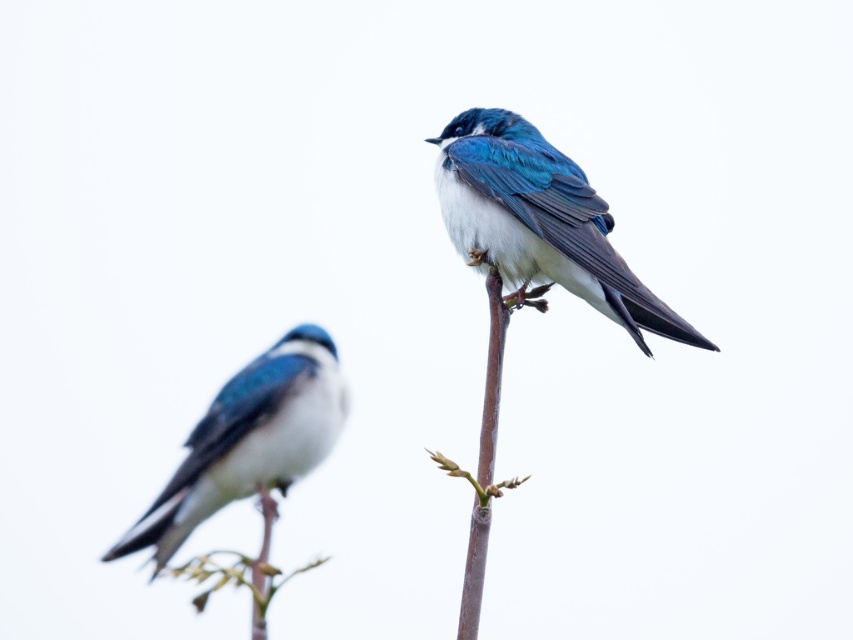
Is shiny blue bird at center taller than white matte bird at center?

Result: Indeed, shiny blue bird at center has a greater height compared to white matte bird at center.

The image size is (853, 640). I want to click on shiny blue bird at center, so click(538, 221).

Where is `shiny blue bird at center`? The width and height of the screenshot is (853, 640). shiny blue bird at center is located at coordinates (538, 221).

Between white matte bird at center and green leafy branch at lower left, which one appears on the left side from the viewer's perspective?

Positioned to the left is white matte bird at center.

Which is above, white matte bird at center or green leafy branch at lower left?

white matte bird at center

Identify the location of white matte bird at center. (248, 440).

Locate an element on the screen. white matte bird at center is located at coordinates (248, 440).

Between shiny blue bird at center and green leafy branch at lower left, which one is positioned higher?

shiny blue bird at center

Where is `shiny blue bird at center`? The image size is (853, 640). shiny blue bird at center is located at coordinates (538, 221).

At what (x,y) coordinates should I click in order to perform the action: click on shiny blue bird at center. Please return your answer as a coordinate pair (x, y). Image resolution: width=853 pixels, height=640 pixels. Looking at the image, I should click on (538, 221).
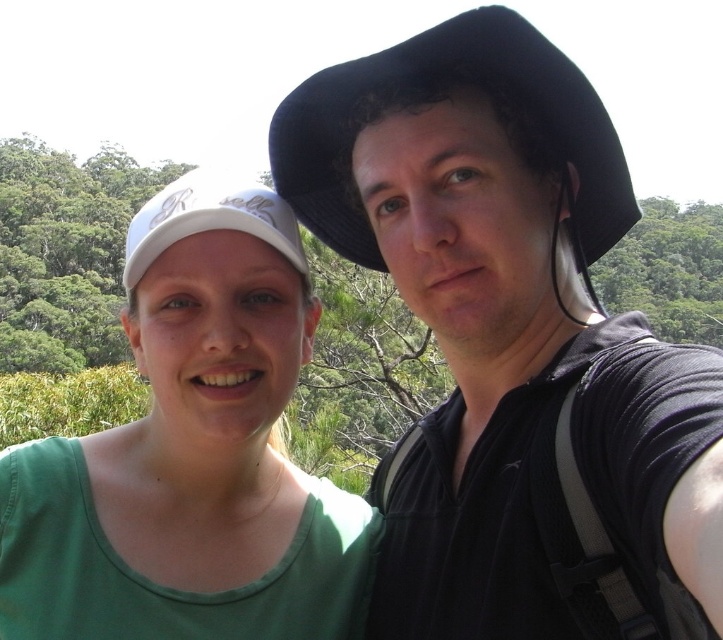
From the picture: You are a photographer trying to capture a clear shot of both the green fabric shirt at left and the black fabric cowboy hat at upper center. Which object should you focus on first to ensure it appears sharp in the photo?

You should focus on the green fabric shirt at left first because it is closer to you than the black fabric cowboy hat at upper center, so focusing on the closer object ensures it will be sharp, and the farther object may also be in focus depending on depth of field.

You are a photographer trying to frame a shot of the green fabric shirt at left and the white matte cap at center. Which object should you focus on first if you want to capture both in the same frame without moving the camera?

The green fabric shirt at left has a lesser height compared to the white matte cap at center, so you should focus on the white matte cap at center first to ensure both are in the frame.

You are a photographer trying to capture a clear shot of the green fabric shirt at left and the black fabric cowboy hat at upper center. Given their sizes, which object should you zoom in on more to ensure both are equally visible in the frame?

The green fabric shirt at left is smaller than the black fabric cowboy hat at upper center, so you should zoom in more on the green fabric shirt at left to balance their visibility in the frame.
_ _ _ _ _
### [Given instruction]
Transcribe the text of every item above word for word, and leave out the pictures.

### [Answer]
Is shiny blue bird at center taller than white matte bird at center?

Result: Indeed, shiny blue bird at center has a greater height compared to white matte bird at center.

The image size is (853, 640). I want to click on shiny blue bird at center, so click(538, 221).

Where is `shiny blue bird at center`? The width and height of the screenshot is (853, 640). shiny blue bird at center is located at coordinates (538, 221).

Between white matte bird at center and green leafy branch at lower left, which one appears on the left side from the viewer's perspective?

Positioned to the left is white matte bird at center.

Which is above, white matte bird at center or green leafy branch at lower left?

white matte bird at center

Identify the location of white matte bird at center. (248, 440).

Locate an element on the screen. white matte bird at center is located at coordinates (248, 440).

Between shiny blue bird at center and green leafy branch at lower left, which one is positioned higher?

shiny blue bird at center

Where is `shiny blue bird at center`? The image size is (853, 640). shiny blue bird at center is located at coordinates (538, 221).

At what (x,y) coordinates should I click in order to perform the action: click on shiny blue bird at center. Please return your answer as a coordinate pair (x, y). Image resolution: width=853 pixels, height=640 pixels. Looking at the image, I should click on (538, 221).
From the picture: You are a photographer trying to capture a clear shot of both the green fabric shirt at left and the black fabric cowboy hat at upper center. Which object should you focus on first to ensure it appears sharp in the photo?

You should focus on the green fabric shirt at left first because it is closer to you than the black fabric cowboy hat at upper center, so focusing on the closer object ensures it will be sharp, and the farther object may also be in focus depending on depth of field.

You are a photographer trying to frame a shot of the green fabric shirt at left and the white matte cap at center. Which object should you focus on first if you want to capture both in the same frame without moving the camera?

The green fabric shirt at left has a lesser height compared to the white matte cap at center, so you should focus on the white matte cap at center first to ensure both are in the frame.

You are a photographer trying to capture a clear shot of the green fabric shirt at left and the black fabric cowboy hat at upper center. Given their sizes, which object should you zoom in on more to ensure both are equally visible in the frame?

The green fabric shirt at left is smaller than the black fabric cowboy hat at upper center, so you should zoom in more on the green fabric shirt at left to balance their visibility in the frame.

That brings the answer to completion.